PROMPT.
Copy out the full listing below as it stands, with its pictures left behind.

INFORMATION PROVIDED.
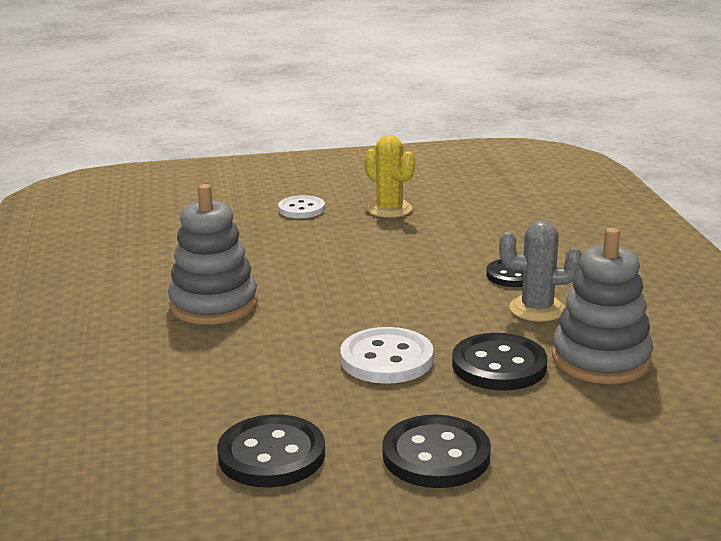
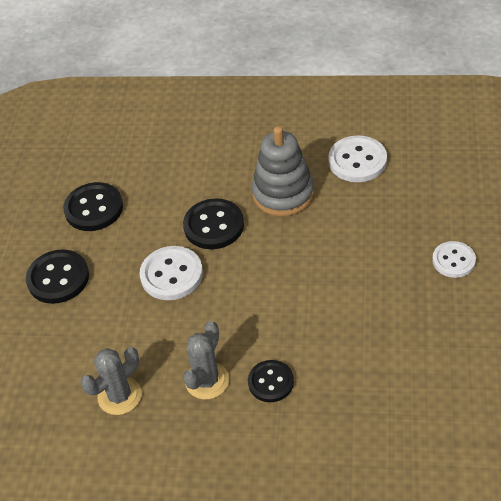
camera: 110 degrees right, 25 degrees up
(147, 267) = (357, 161): none -> white button
(389, 209) = (439, 325): yellow cactus -> none
(499, 365) = (137, 333): black button -> black button (214, 226)
(601, 359) = (119, 396): grey stacking toy -> grey cactus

WRITTEN ANSWER.
camera: 110 degrees right, 25 degrees up
(147, 267) = (357, 161): none -> white button
(389, 209) = (439, 325): yellow cactus -> none
(499, 365) = (137, 333): black button -> black button (214, 226)
(601, 359) = (119, 396): grey stacking toy -> grey cactus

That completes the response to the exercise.